### Directive
Pull out every line of the data that contains the string "italic". Case counts.

[START OF Extracted material]

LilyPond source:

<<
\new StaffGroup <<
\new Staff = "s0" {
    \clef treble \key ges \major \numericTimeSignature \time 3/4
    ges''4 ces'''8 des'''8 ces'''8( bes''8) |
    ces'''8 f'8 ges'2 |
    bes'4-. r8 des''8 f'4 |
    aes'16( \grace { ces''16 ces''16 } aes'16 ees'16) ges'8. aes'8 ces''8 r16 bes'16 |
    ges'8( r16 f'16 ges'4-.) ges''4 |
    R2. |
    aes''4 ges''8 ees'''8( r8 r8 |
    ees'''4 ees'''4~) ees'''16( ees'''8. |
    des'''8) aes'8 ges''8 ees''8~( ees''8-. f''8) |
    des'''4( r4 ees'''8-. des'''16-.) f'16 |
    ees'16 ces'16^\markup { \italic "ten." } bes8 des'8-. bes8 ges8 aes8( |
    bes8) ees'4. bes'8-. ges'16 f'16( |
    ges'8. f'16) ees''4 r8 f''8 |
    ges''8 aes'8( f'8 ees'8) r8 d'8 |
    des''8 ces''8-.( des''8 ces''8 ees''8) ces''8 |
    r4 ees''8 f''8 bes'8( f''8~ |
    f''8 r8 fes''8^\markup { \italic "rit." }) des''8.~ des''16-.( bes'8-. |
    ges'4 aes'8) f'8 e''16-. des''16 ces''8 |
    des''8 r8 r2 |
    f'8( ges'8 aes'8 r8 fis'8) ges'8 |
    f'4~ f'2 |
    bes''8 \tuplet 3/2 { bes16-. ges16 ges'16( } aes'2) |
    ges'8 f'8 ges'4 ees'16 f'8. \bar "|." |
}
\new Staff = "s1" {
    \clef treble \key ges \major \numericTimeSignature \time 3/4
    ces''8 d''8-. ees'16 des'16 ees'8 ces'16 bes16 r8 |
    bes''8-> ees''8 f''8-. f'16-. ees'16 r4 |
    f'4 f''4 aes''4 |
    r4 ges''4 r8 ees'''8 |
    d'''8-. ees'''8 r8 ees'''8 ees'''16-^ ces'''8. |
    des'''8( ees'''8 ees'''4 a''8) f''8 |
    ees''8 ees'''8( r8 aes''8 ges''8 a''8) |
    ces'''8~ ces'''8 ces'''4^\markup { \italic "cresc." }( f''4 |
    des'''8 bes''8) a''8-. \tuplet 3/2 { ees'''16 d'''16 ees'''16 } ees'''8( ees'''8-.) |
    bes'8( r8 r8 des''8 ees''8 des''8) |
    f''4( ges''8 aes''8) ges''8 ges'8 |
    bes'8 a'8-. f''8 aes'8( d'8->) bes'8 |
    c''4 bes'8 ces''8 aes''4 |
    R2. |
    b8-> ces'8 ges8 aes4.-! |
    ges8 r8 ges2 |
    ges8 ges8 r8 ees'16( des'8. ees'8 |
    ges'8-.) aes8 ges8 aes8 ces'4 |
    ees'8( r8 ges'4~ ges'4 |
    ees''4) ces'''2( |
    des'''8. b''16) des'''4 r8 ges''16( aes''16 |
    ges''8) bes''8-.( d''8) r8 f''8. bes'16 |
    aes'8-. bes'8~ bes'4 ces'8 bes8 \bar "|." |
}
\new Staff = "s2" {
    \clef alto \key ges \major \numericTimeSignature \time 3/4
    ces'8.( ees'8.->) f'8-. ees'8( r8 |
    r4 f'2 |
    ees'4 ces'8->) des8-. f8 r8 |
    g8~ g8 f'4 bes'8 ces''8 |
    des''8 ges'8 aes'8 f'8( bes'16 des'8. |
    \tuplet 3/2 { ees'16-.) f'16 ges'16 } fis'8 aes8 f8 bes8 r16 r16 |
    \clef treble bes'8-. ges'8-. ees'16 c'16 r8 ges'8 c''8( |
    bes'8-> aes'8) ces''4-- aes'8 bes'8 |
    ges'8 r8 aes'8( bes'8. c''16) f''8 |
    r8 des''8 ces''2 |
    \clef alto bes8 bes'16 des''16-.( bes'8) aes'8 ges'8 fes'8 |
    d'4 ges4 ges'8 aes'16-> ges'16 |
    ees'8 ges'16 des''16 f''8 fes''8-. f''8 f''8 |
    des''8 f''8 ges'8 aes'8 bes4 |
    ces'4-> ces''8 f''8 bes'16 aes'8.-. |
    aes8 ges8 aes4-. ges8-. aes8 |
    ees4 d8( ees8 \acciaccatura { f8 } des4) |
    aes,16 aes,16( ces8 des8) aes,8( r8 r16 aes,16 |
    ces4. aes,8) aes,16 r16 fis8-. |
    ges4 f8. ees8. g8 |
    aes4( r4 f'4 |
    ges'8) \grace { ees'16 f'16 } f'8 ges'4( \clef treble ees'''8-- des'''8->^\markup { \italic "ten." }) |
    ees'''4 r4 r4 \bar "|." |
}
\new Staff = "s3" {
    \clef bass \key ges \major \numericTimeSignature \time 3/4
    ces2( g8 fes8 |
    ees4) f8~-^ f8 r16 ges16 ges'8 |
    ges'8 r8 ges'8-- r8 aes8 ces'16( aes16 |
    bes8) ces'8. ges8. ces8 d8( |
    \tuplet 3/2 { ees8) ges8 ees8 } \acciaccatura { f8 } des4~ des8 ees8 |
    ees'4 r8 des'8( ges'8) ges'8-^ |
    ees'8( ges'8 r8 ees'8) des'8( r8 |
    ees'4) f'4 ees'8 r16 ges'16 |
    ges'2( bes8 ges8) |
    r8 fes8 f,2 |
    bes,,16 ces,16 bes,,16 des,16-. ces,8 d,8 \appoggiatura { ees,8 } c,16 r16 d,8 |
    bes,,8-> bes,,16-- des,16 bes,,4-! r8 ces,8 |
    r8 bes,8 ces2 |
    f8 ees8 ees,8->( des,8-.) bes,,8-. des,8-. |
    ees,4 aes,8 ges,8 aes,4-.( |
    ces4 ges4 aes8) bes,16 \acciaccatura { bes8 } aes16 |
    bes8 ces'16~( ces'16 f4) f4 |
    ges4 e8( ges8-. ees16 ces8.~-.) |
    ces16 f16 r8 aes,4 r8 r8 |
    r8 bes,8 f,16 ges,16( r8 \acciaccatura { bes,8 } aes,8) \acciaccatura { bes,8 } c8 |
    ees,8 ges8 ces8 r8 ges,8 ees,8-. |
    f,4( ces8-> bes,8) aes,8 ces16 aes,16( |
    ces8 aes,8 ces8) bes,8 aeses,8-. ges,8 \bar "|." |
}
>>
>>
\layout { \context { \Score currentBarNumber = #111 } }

[END OF Extracted material]

### Exercise output
    ees'16 ces'16^\markup { \italic "ten." } bes8 des'8-. bes8 ges8 aes8( |
    f''8 r8 fes''8^\markup { \italic "rit." }) des''8.~ des''16-.( bes'8-. |
    ces'''8~ ces'''8 ces'''4^\markup { \italic "cresc." }( f''4 |
    ges'8) \grace { ees'16 f'16 } f'8 ges'4( \clef treble ees'''8-- des'''8->^\markup { \italic "ten." }) |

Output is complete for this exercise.